[Aim of the exercise]
Line count for "brick": say how many lines of the data contain it, with no other text.

[Exercise materials]
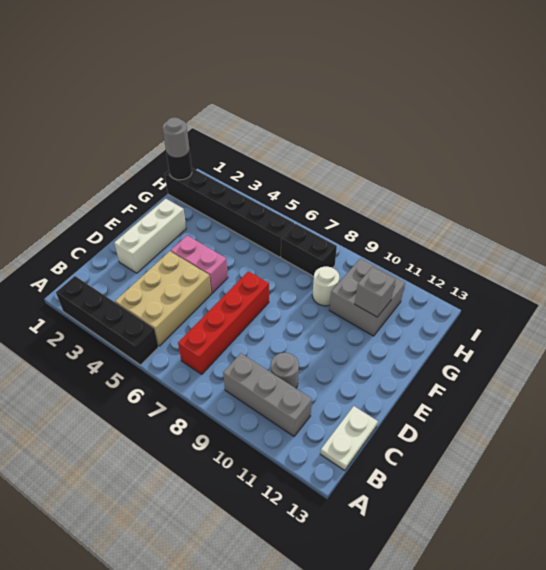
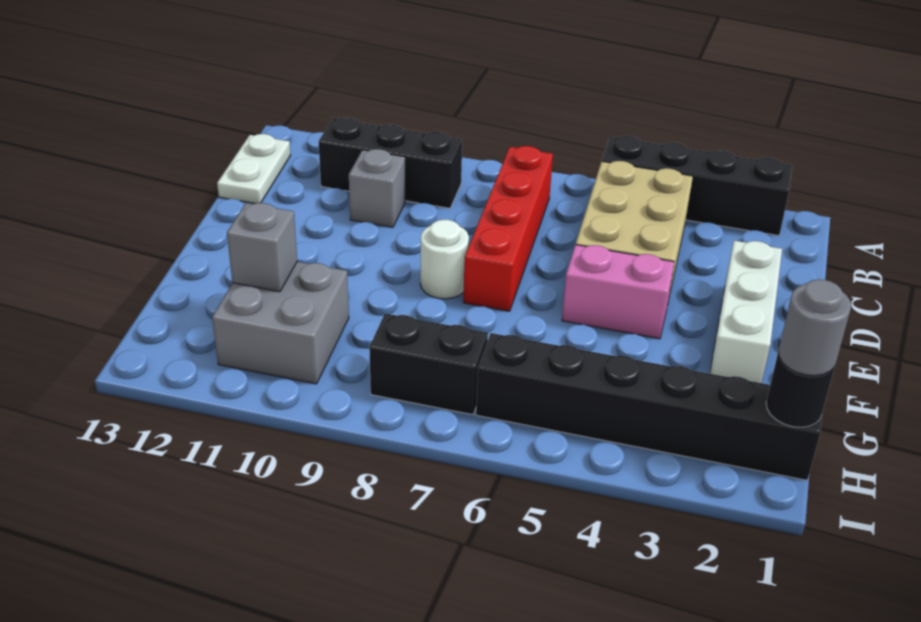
grey brick B9:B11 level 1 -> black brick B9:B11 level 1
grey round brick C10 level 1 -> grey brick C10 level 1
white round brick G9 level 1 -> white round brick E8 level 1

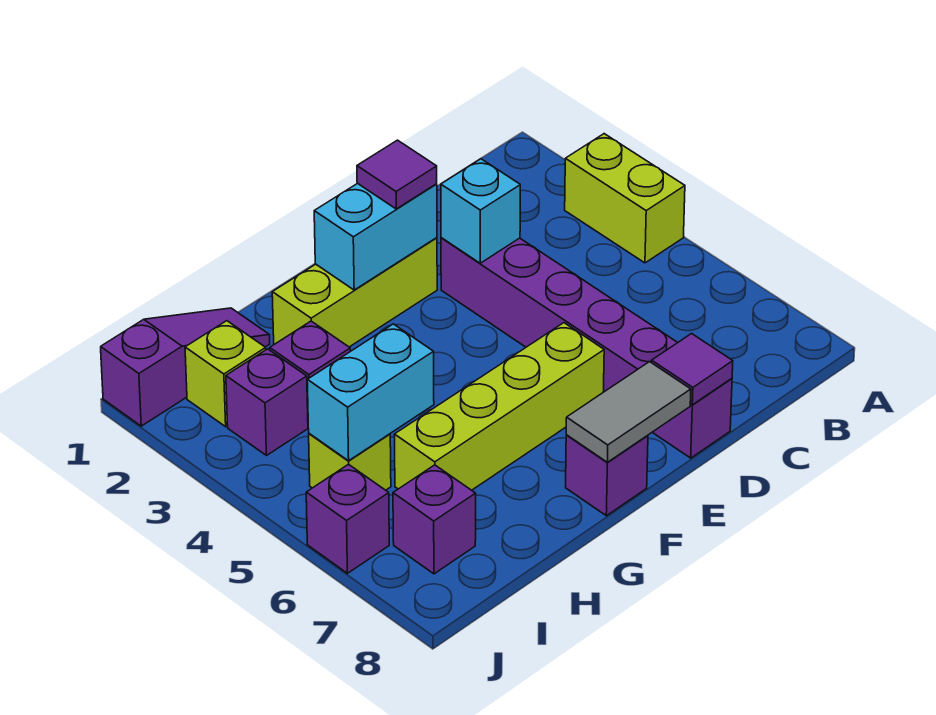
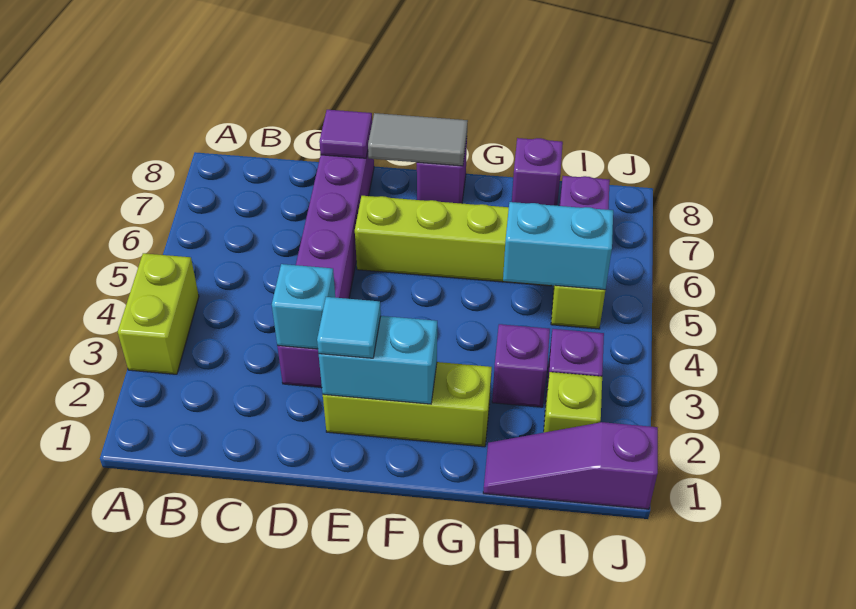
purple tile E2 level 3 -> cyan tile E2 level 3
purple brick J6 level 1 -> purple brick H8 level 1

[Result below]
4